### Activity
Please print exactly the line containing "turquoise stacking toy [376,205,415,257]" and every line after it to the end of the records below, and nothing more.

─── Data ───

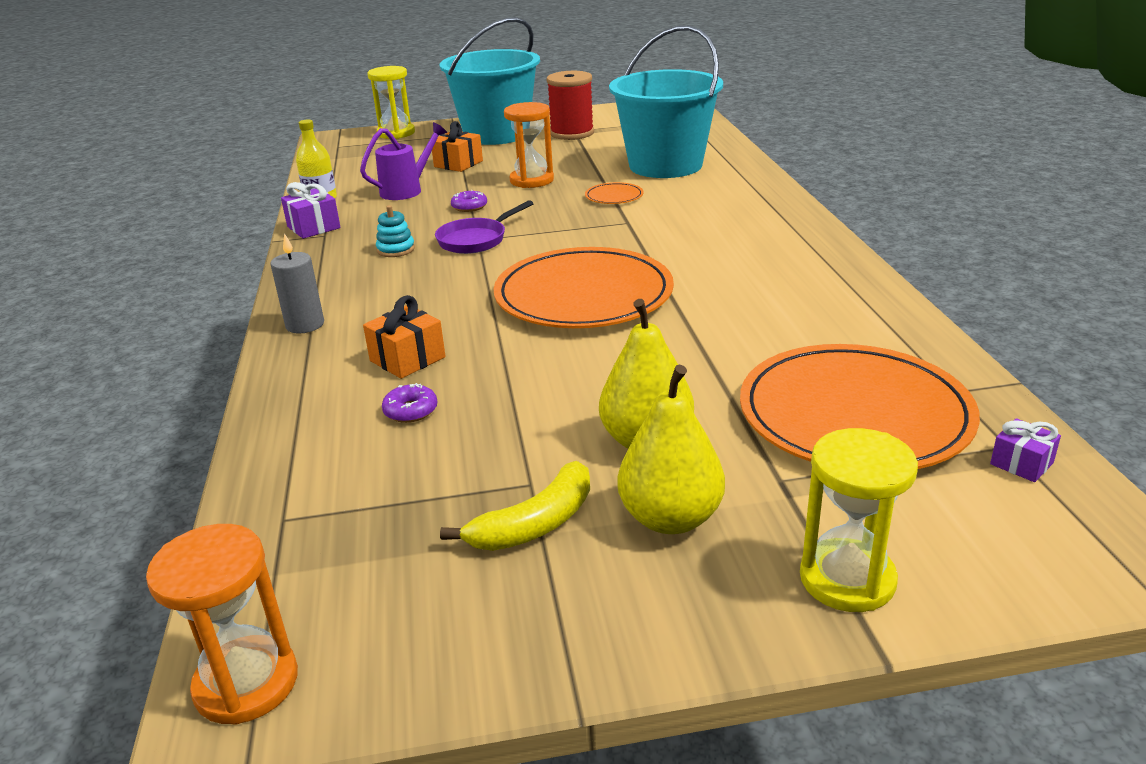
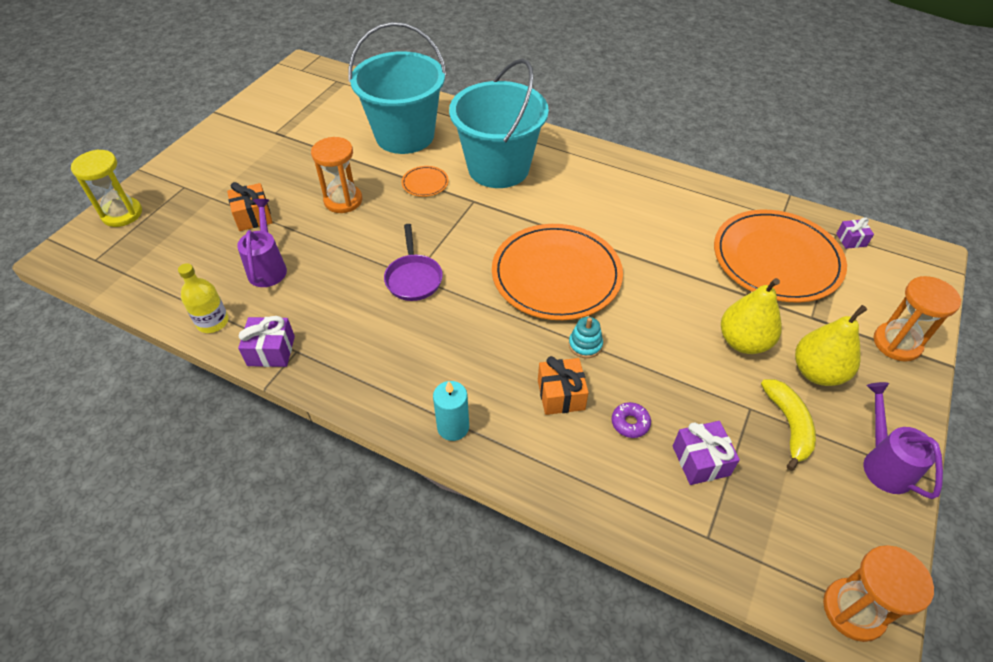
camera: 55 degrees left, 20 degrees up
grey candle [270,233,324,334] -> turquoise candle [433,381,469,441]
turquoise stacking toy [376,205,415,257] -> turquoise stacking toy moved to [569,317,603,358]
turquoise bucket [439,17,540,145] -> turquoise bucket moved to [449,59,549,188]
purple donut [451,190,487,212] -> none
red spool [547,71,594,140] -> none
yellow hourglass [800,428,918,612] -> orange hourglass [873,276,961,362]
none -> purple gift [673,421,740,485]
none -> purple watering can [864,382,943,499]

───

### Task answer
turquoise stacking toy [376,205,415,257] -> turquoise stacking toy moved to [569,317,603,358]
turquoise bucket [439,17,540,145] -> turquoise bucket moved to [449,59,549,188]
purple donut [451,190,487,212] -> none
red spool [547,71,594,140] -> none
yellow hourglass [800,428,918,612] -> orange hourglass [873,276,961,362]
none -> purple gift [673,421,740,485]
none -> purple watering can [864,382,943,499]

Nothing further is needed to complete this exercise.